— Exercise —
Leaving the pictures aside, reproduce the data in full and word for word.

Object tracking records
════════════════════
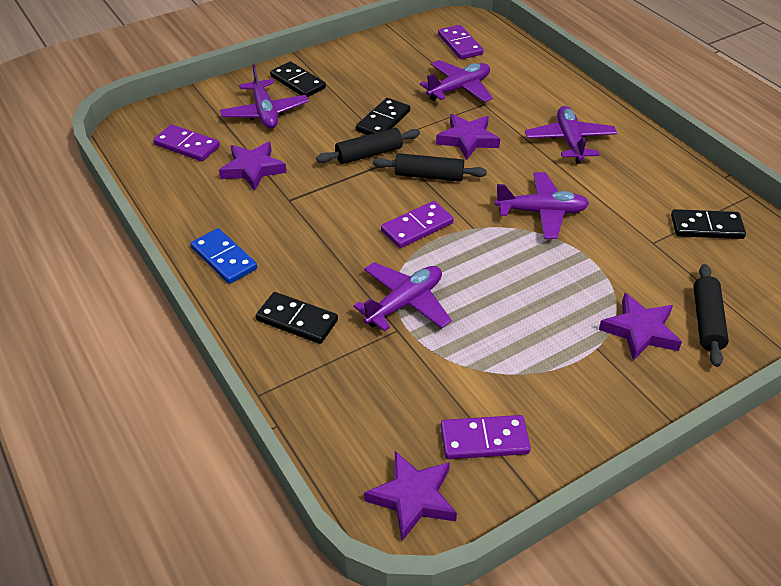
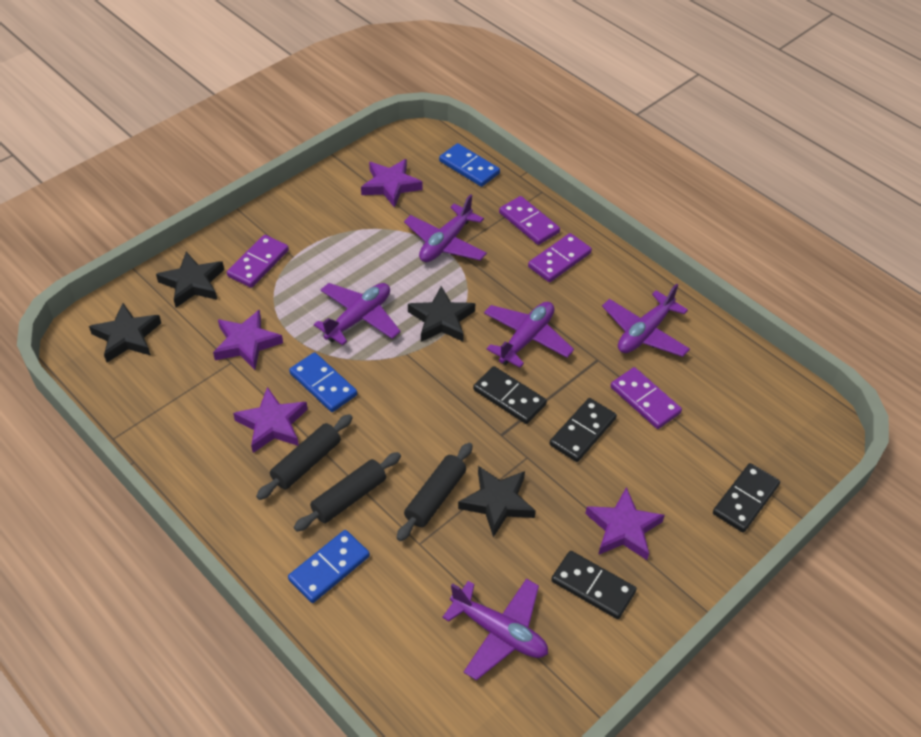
black star: 0 -> 4
blue domino: 1 -> 3

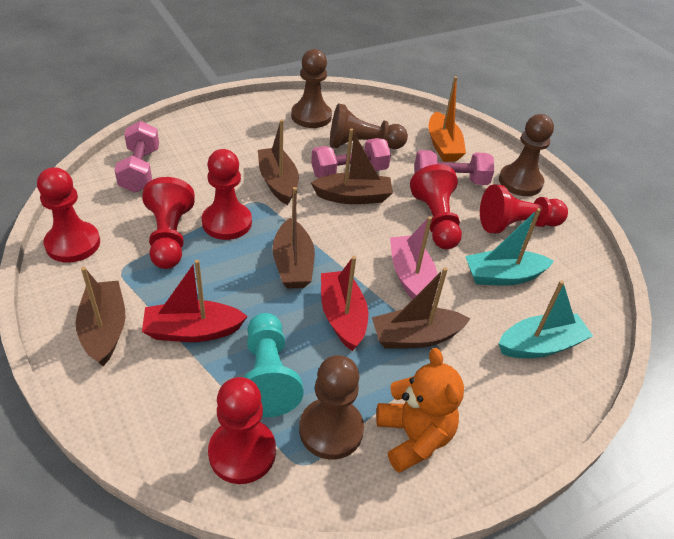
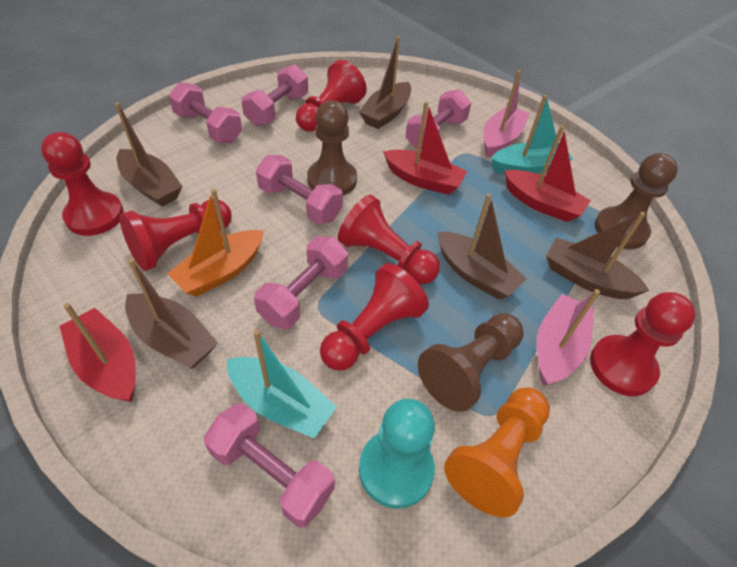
brown pawn: 4 -> 3
orange pawn: 0 -> 1
orange teddy bear: 1 -> 0
pink boat: 1 -> 2
pink dumbbell: 3 -> 6
red boat: 2 -> 3

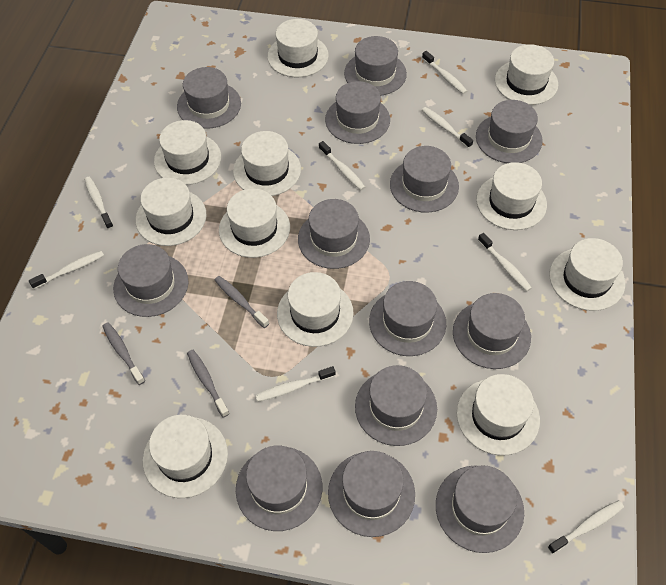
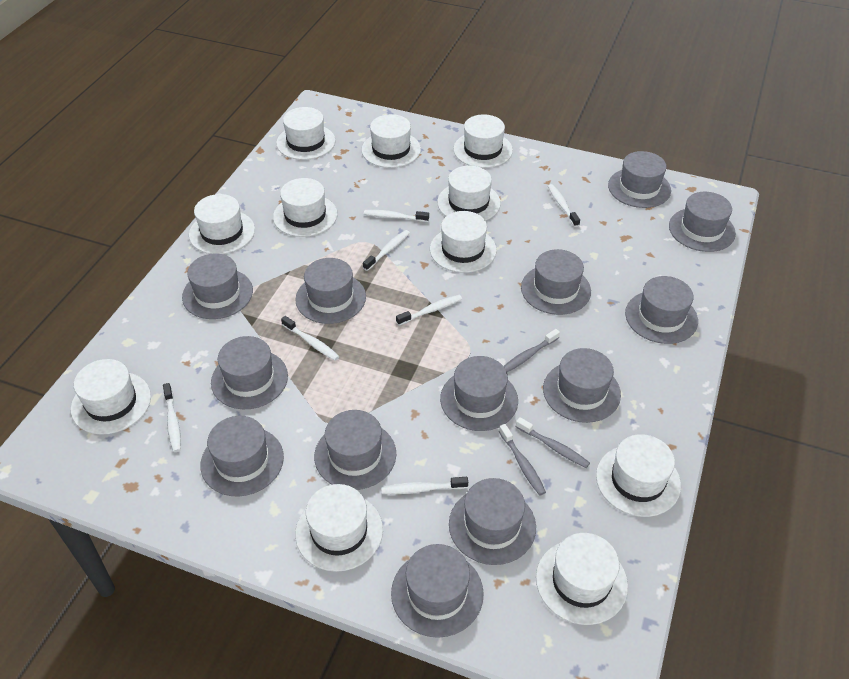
white toothbrush: 8 -> 7

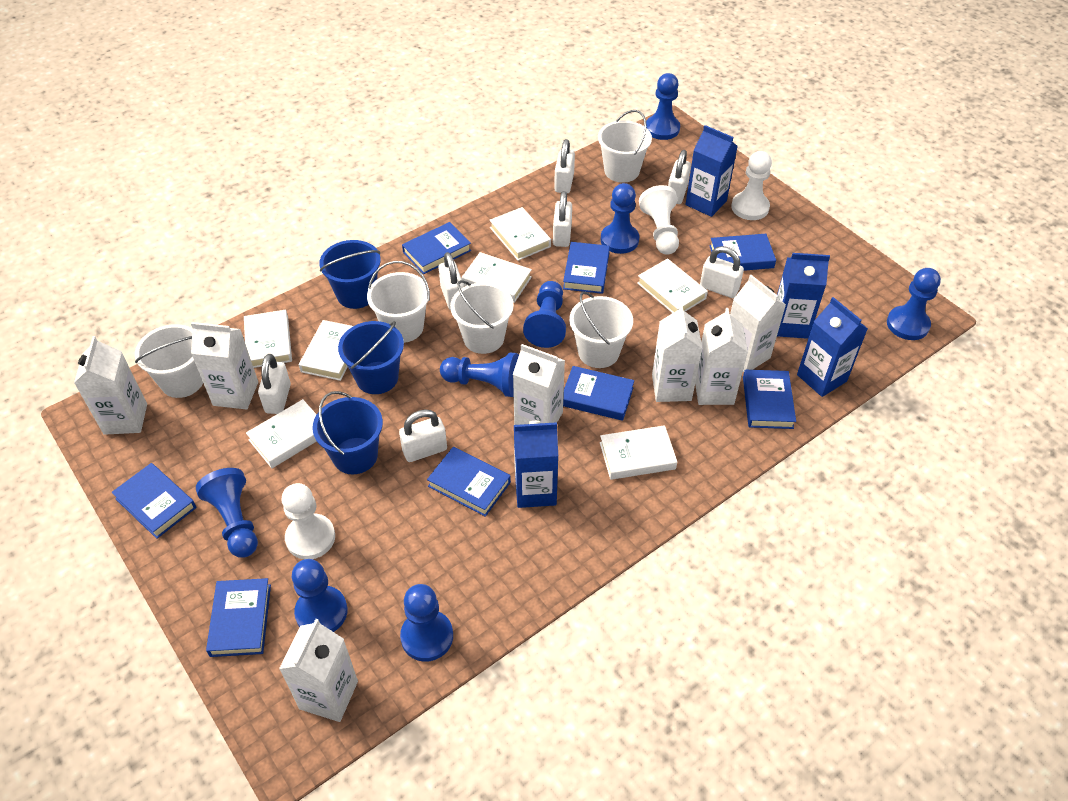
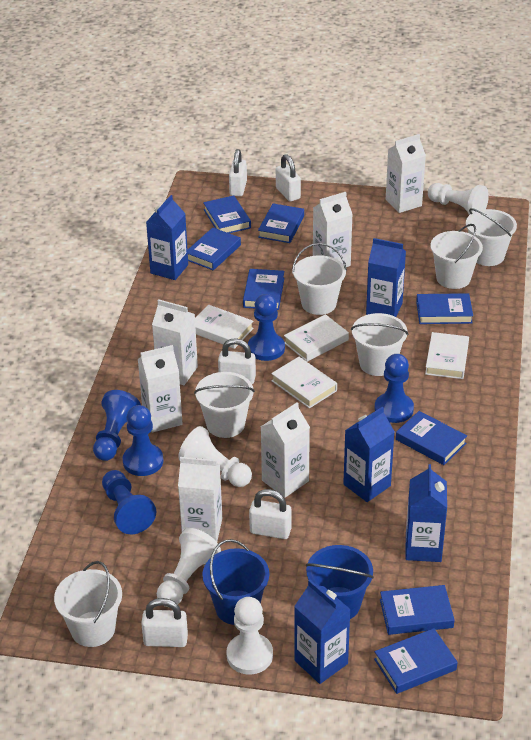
blue bucket: 3 -> 2
blue carton: 4 -> 5
blue pawn: 8 -> 5
white book: 7 -> 4
white bucket: 5 -> 6
white carton: 7 -> 6
white padlock: 7 -> 5
white pawn: 3 -> 4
════════════════════
— Exercise solution —
black star: 0 -> 4
blue domino: 1 -> 3

brown pawn: 4 -> 3
orange pawn: 0 -> 1
orange teddy bear: 1 -> 0
pink boat: 1 -> 2
pink dumbbell: 3 -> 6
red boat: 2 -> 3

white toothbrush: 8 -> 7

blue bucket: 3 -> 2
blue carton: 4 -> 5
blue pawn: 8 -> 5
white book: 7 -> 4
white bucket: 5 -> 6
white carton: 7 -> 6
white padlock: 7 -> 5
white pawn: 3 -> 4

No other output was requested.